■ **WORK INSTRUCTION**
Verbatim copy without images: return all of the data as it stands.

[Start of Attachment]

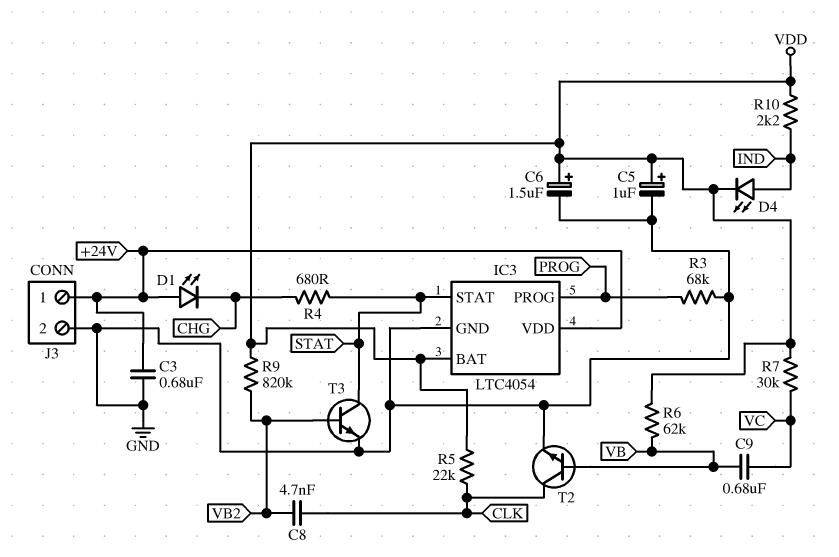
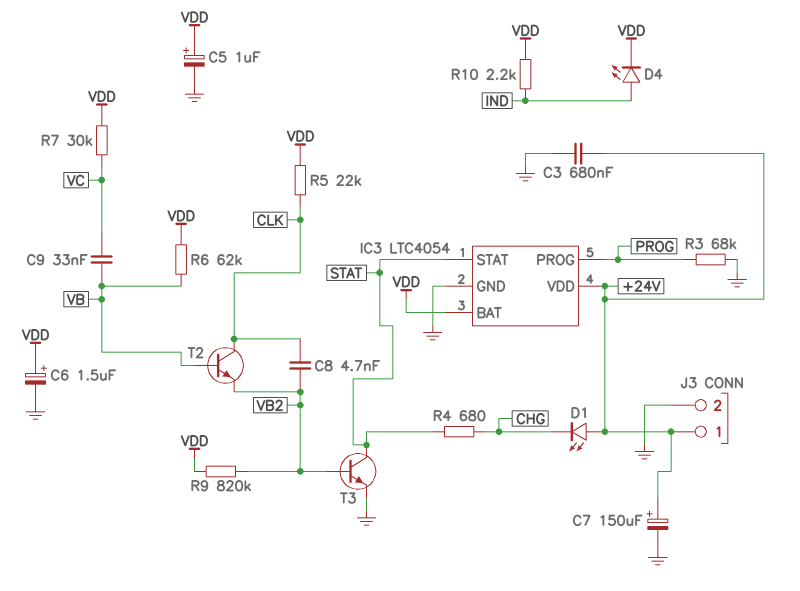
C7: none -> 150uF (plus +24V, minus GND)
C9: 680nF (VB, VC) -> 33nF (VB, VC)
T2: NPN (B VB, C CLK, E GND) -> NPN (B VB, C CLK, E VB2)

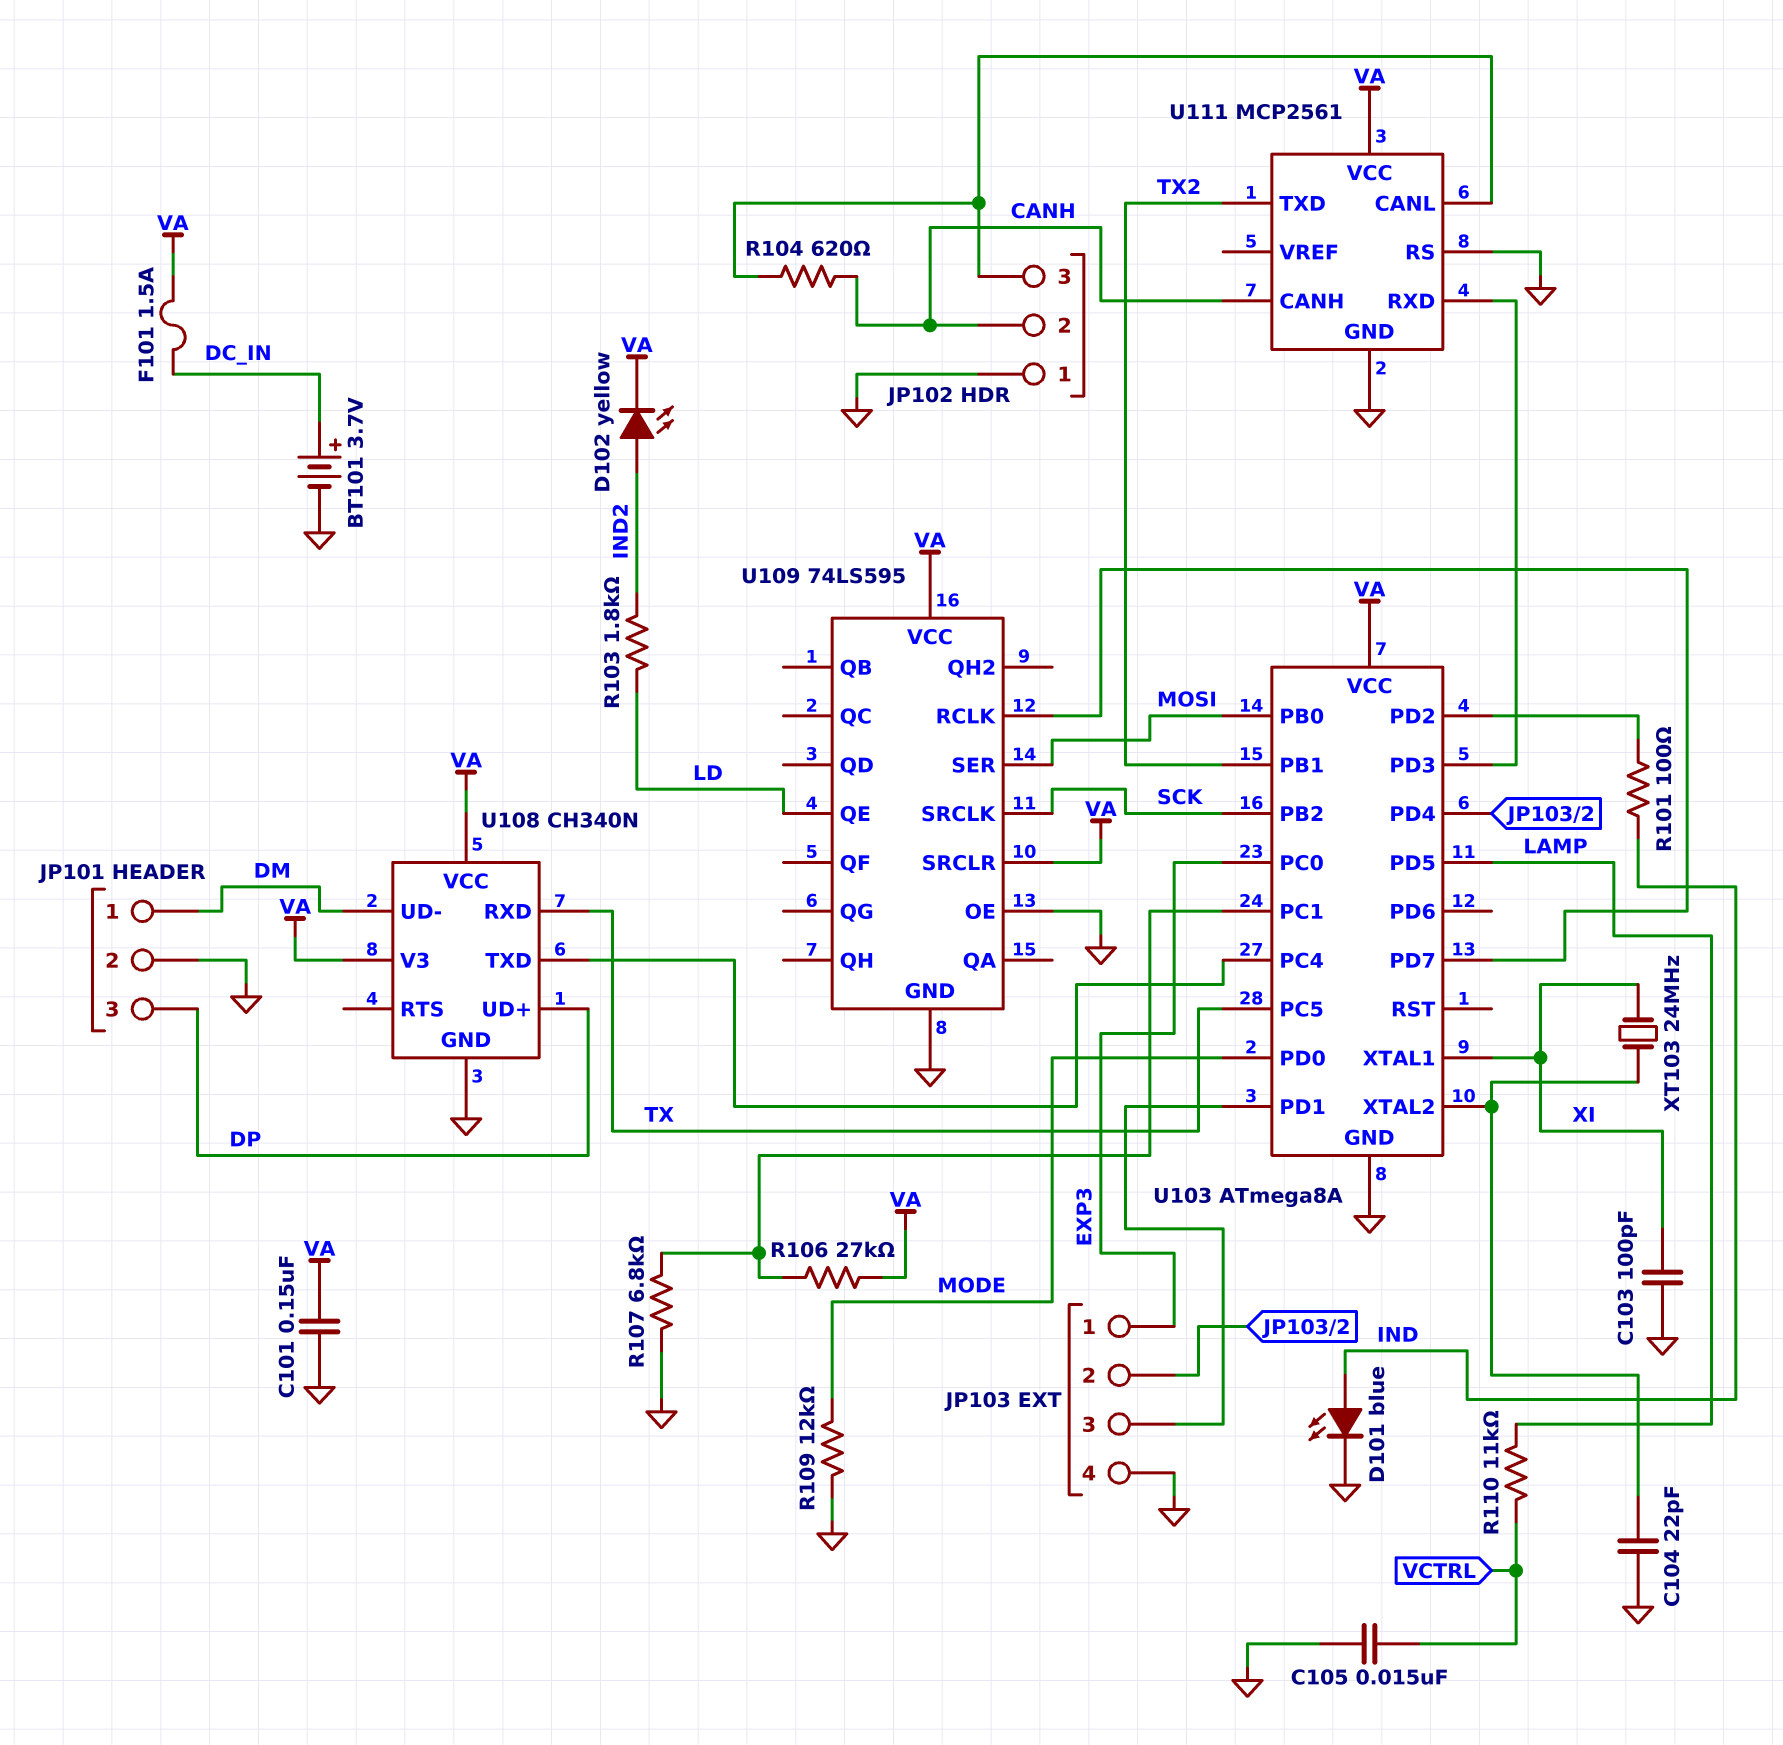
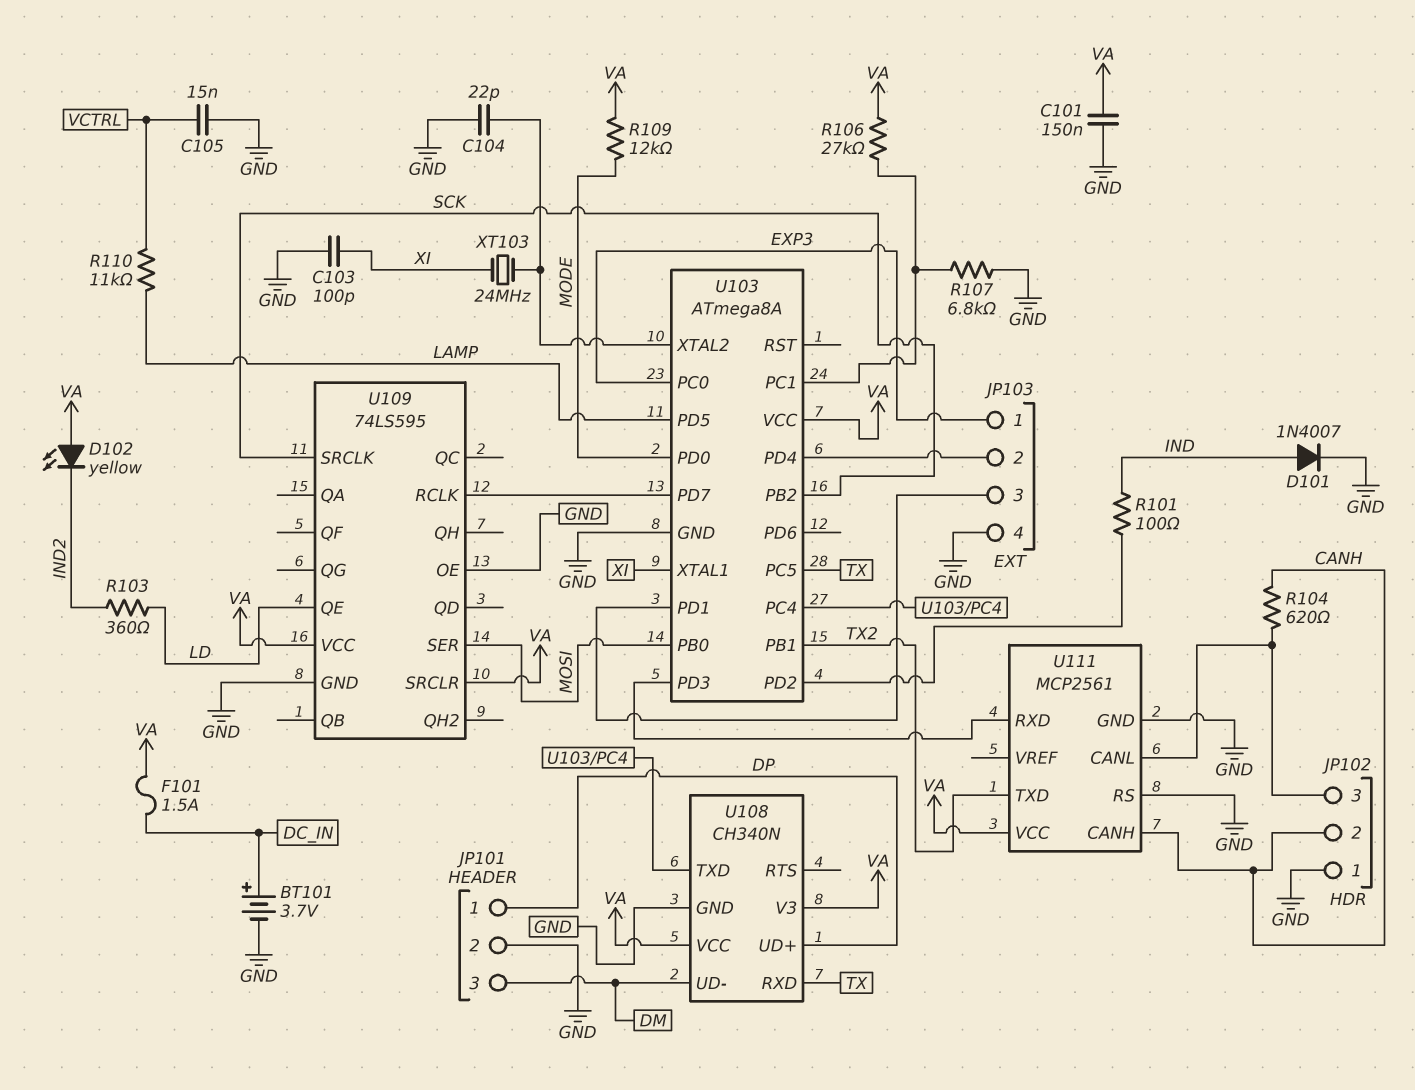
D101: LED blue (A IND, K GND) -> diode 1N4007 (A IND, K GND)
D102: LED yellow (A IND2, K VA) -> LED yellow (A VA, K IND2)
JP101 pin 1: DM -> DP
JP101 pin 3: DP -> DM
R103: 1.8k (IND2, LD) -> 360 (IND2, LD)
R109: 12k (GND, MODE) -> 12k (MODE, VA)

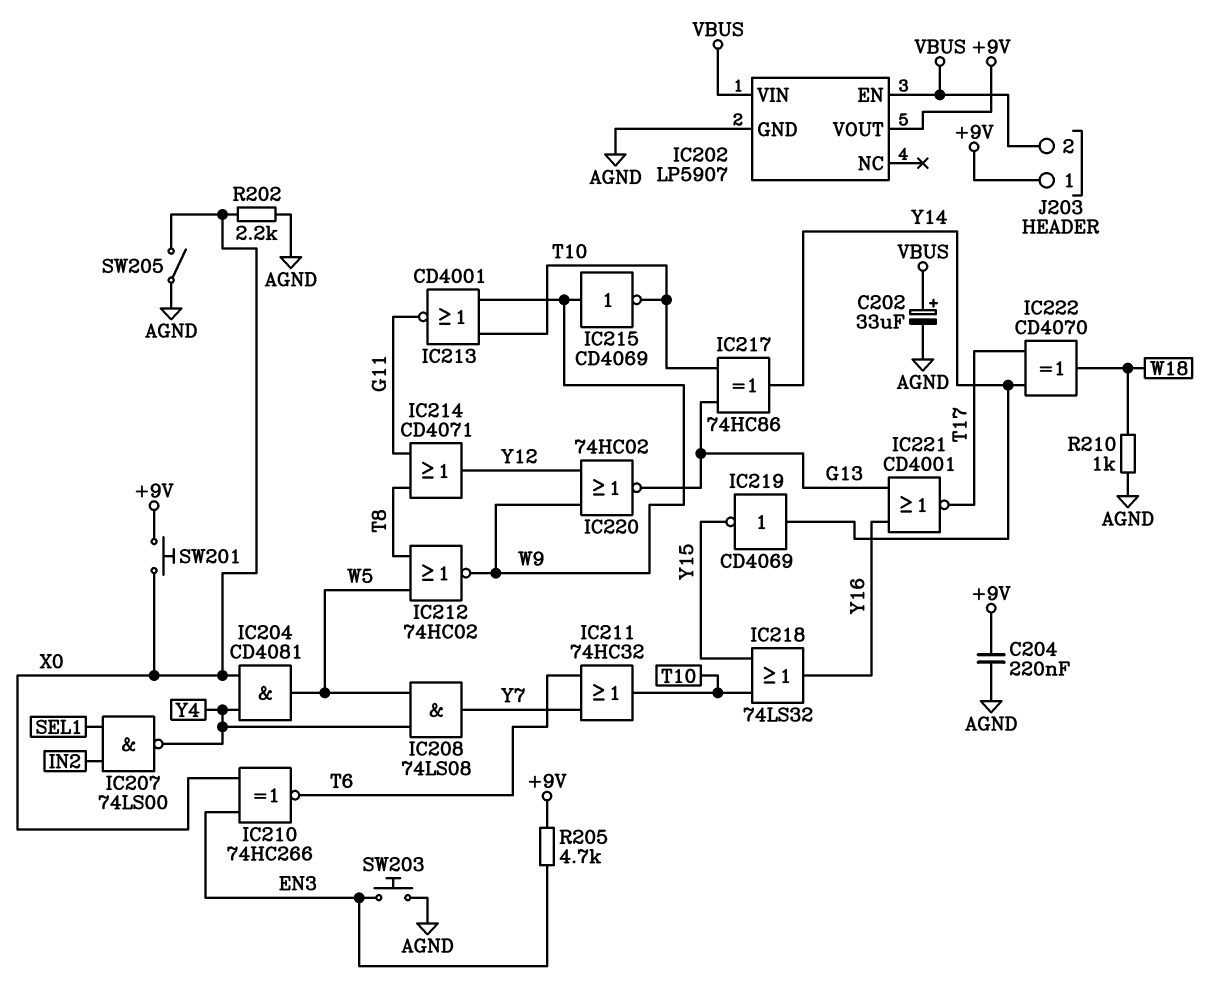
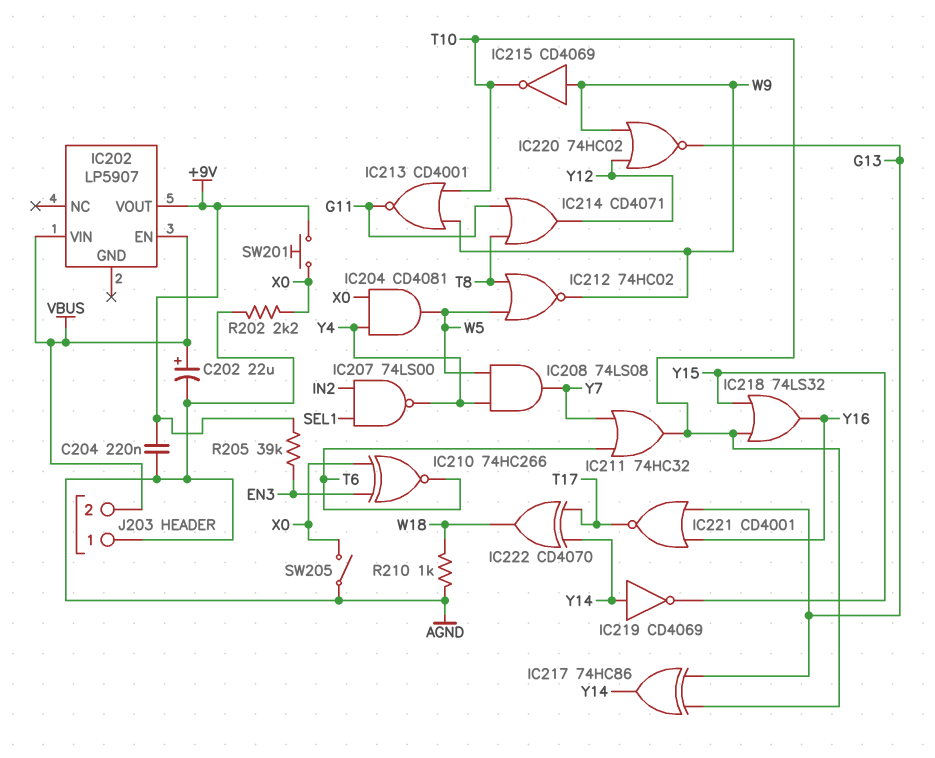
C202: 33uF (plus VBUS, minus AGND) -> 22uF (plus VBUS, minus AGND)
IC202 pin GND: AGND -> none
J203 pin 1: +9V -> AGND
R205: 4.7k (+9V, EN3) -> 39k (+9V, EN3)
SW203: button (AGND, EN3) -> none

[End of Attachment]

■ **RESPONSE FOR THIS EXERCISE**
C7: none -> 150uF (plus +24V, minus GND)
C9: 680nF (VB, VC) -> 33nF (VB, VC)
T2: NPN (B VB, C CLK, E GND) -> NPN (B VB, C CLK, E VB2)

D101: LED blue (A IND, K GND) -> diode 1N4007 (A IND, K GND)
D102: LED yellow (A IND2, K VA) -> LED yellow (A VA, K IND2)
JP101 pin 1: DM -> DP
JP101 pin 3: DP -> DM
R103: 1.8k (IND2, LD) -> 360 (IND2, LD)
R109: 12k (GND, MODE) -> 12k (MODE, VA)

C202: 33uF (plus VBUS, minus AGND) -> 22uF (plus VBUS, minus AGND)
IC202 pin GND: AGND -> none
J203 pin 1: +9V -> AGND
R205: 4.7k (+9V, EN3) -> 39k (+9V, EN3)
SW203: button (AGND, EN3) -> none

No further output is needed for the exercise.